Required work: Transcribe each record exactly. Omit the pictures.
** Opening Source material block **
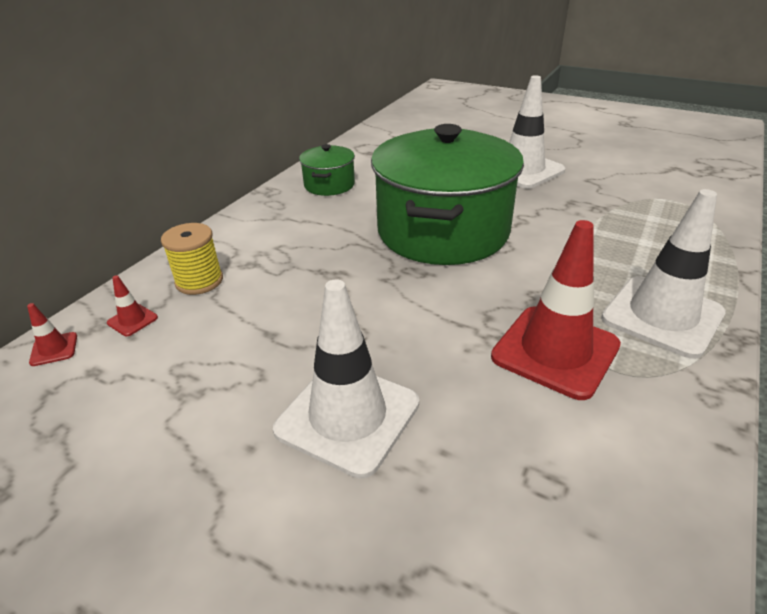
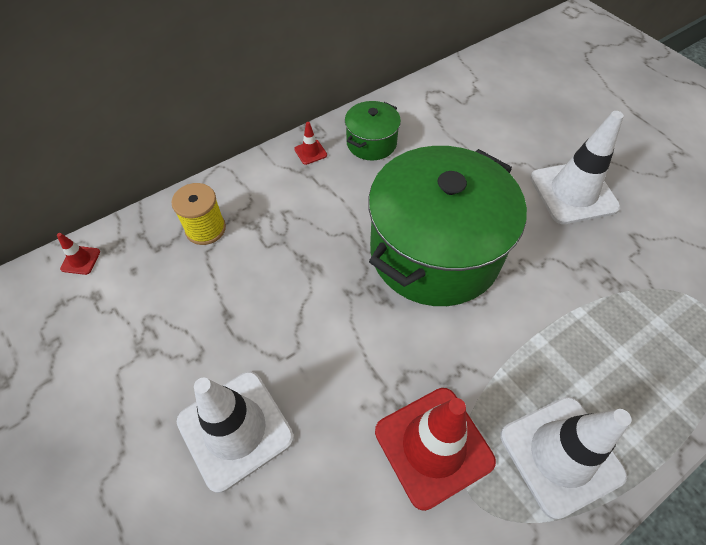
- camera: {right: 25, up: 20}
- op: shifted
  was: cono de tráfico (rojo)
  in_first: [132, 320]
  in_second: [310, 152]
** Closing Source material block **
Answer to the problem:
- camera: {right: 25, up: 20}
- op: shifted
  was: cono de tráfico (rojo)
  in_first: [132, 320]
  in_second: [310, 152]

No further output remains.